[WORK TO COMPLETE] Only the number is needed: how many lines in the entries below contain the string "gift"?

[Object tally data]

+ + + +

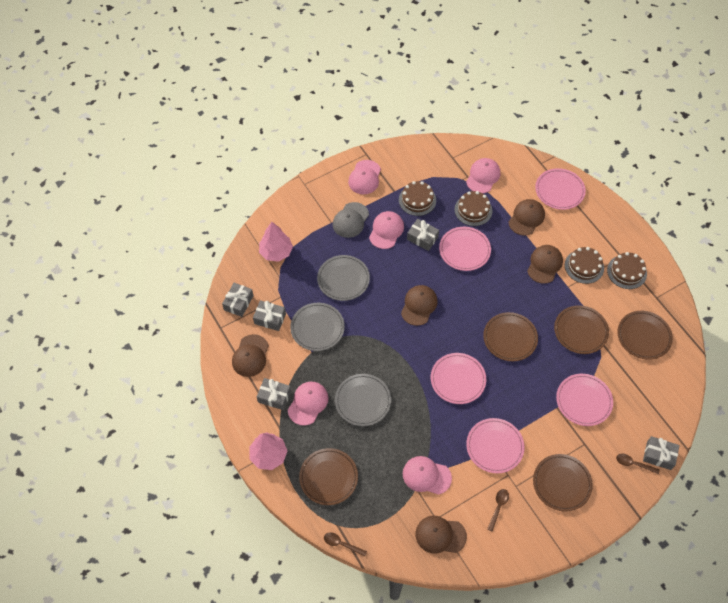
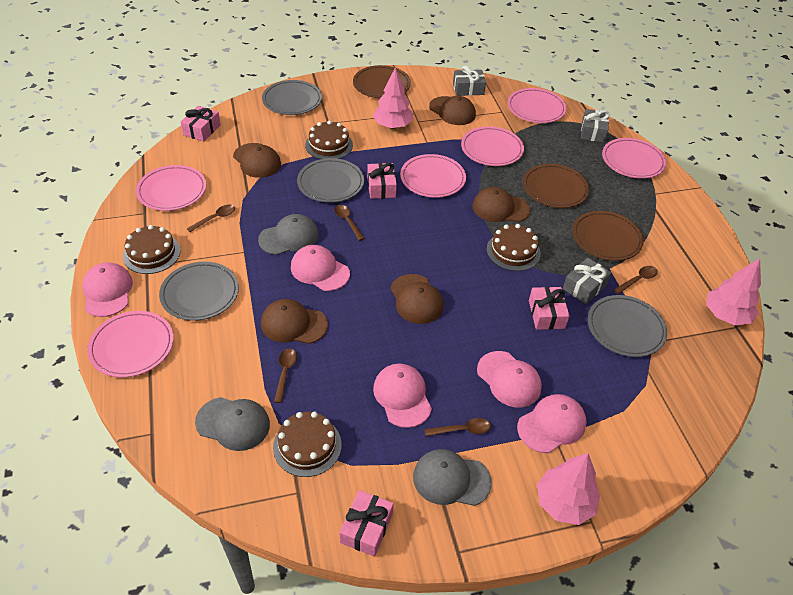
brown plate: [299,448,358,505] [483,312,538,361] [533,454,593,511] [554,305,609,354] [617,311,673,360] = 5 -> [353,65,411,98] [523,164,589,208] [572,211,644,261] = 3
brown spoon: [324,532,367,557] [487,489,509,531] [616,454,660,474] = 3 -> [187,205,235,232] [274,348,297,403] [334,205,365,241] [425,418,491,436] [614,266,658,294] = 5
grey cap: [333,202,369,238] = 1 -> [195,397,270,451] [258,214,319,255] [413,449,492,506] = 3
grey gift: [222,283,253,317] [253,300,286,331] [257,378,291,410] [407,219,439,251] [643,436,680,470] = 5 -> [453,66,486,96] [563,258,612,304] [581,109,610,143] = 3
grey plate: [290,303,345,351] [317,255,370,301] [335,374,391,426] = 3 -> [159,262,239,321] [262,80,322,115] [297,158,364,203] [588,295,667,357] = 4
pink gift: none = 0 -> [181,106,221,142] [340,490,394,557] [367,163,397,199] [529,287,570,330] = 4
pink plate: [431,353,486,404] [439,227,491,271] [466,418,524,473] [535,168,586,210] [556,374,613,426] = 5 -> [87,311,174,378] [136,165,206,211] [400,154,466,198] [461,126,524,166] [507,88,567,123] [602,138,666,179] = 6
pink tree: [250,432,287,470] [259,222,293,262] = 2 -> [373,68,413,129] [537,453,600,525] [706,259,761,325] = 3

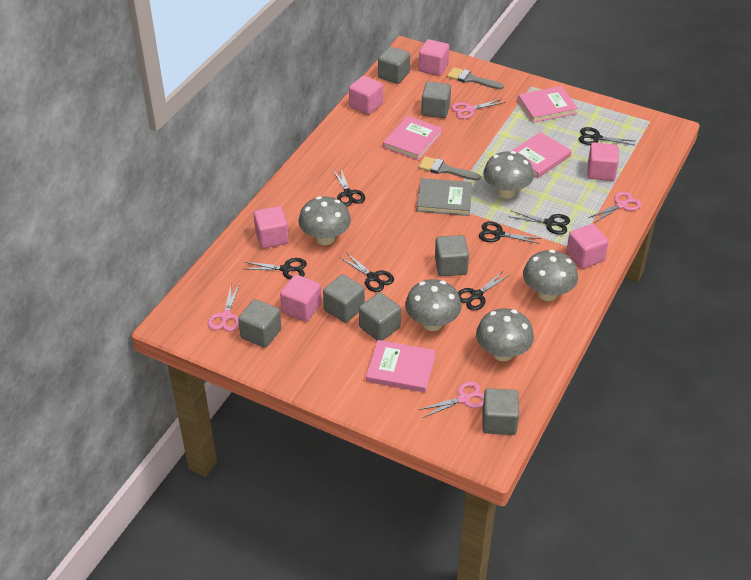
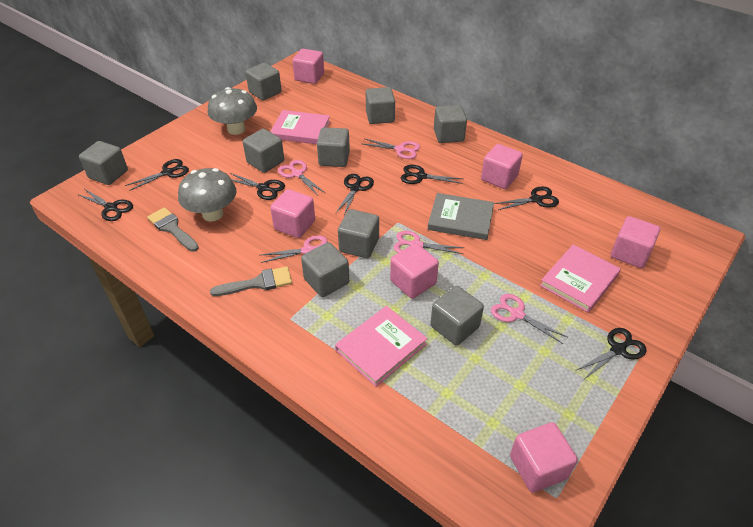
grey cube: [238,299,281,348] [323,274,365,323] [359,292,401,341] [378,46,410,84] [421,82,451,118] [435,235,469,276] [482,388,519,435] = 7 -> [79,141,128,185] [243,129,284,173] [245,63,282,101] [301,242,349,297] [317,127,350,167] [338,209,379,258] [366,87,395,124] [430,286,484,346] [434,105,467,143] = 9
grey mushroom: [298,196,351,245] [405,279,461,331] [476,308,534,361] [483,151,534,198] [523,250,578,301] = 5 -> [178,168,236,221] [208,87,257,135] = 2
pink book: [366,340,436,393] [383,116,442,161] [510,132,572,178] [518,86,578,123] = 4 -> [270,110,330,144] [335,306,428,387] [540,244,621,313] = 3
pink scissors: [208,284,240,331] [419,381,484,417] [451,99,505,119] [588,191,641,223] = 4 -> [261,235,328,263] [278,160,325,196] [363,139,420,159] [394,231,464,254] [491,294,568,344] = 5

+ + + +

[EXERCISE ANSWER] 2